• _Activity_:
Pick out each line below containing "white".

• _Items from a dataset_:
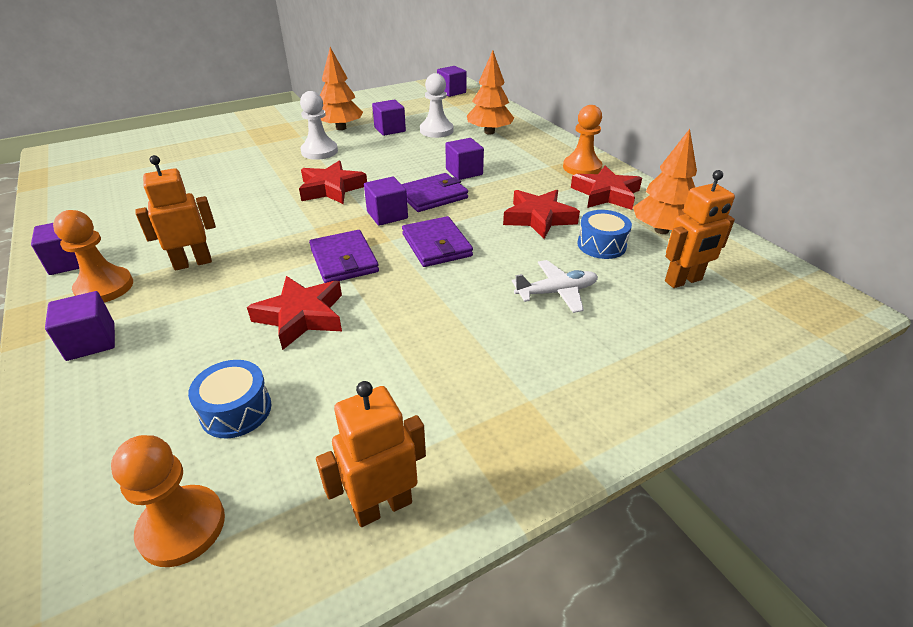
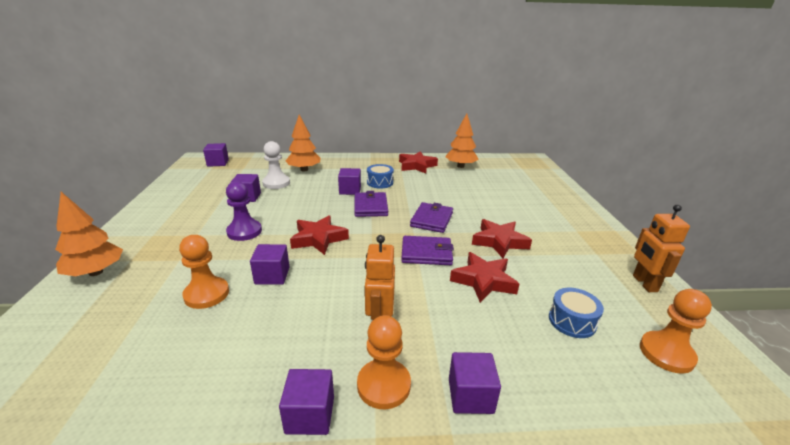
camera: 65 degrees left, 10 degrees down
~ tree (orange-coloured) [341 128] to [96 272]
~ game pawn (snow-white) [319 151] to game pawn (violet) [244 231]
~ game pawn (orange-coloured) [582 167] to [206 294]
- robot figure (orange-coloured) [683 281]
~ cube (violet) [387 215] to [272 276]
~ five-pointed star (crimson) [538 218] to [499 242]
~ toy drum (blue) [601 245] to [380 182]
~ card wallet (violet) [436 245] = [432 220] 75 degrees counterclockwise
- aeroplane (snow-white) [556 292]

• _Result of this exercise_:
~ game pawn (snow-white) [319 151] to game pawn (violet) [244 231]
- aeroplane (snow-white) [556 292]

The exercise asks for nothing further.